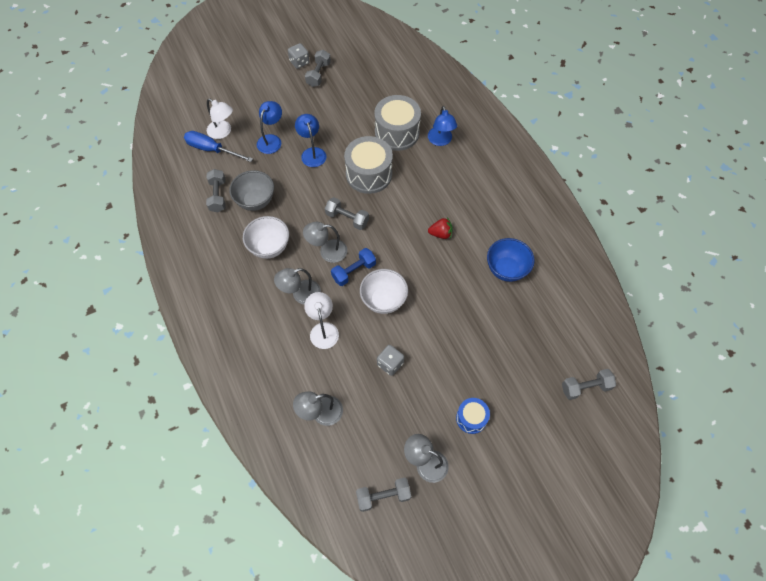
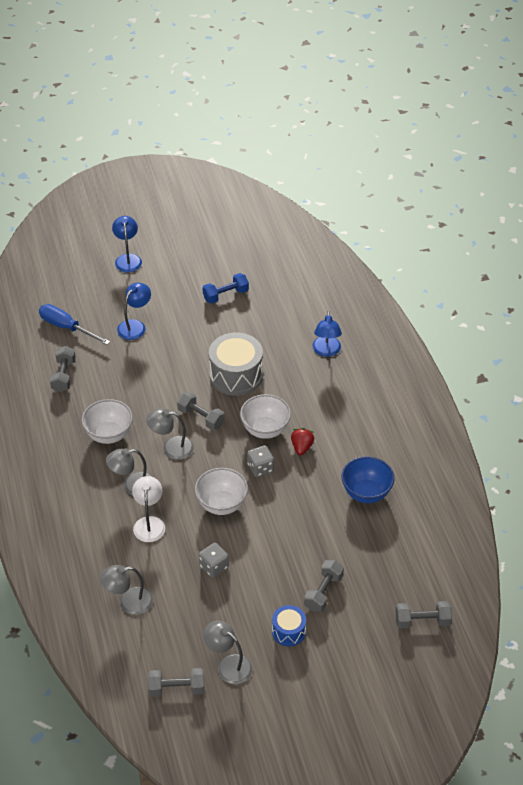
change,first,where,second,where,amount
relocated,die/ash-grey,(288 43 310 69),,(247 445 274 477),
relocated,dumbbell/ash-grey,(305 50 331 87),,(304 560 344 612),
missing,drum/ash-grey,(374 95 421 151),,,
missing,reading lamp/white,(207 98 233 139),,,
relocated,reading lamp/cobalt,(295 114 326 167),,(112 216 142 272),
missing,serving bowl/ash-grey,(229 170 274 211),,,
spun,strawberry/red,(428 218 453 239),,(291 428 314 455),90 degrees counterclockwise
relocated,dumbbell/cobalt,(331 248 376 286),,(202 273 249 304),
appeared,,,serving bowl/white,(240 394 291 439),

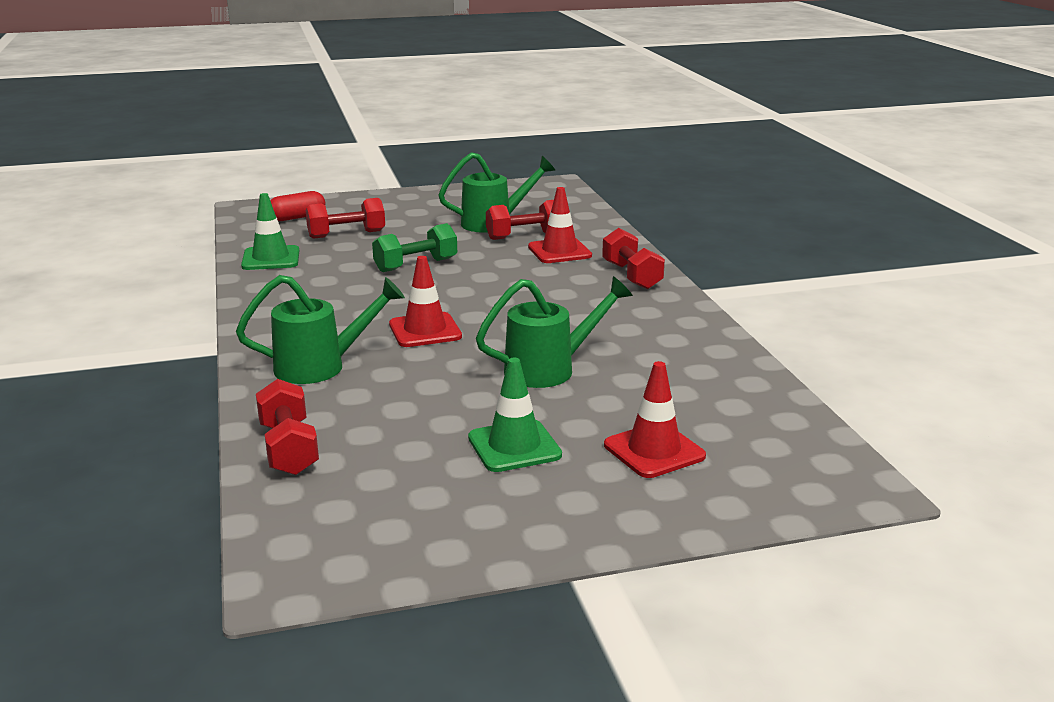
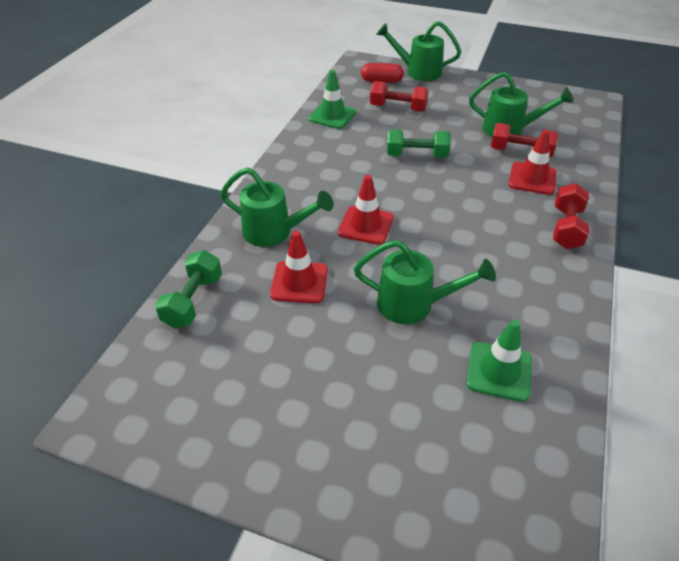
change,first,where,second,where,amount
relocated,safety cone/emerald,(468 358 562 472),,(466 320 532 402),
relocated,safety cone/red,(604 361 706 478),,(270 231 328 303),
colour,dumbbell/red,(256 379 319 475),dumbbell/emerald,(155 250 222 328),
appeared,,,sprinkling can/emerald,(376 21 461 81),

□ □ □ □

● **Task statement**: Please show each line in the records above that contains "emerald".

● **The answer**:
relocated,safety cone/emerald,(468 358 562 472),,(466 320 532 402),
colour,dumbbell/red,(256 379 319 475),dumbbell/emerald,(155 250 222 328),
appeared,,,sprinkling can/emerald,(376 21 461 81),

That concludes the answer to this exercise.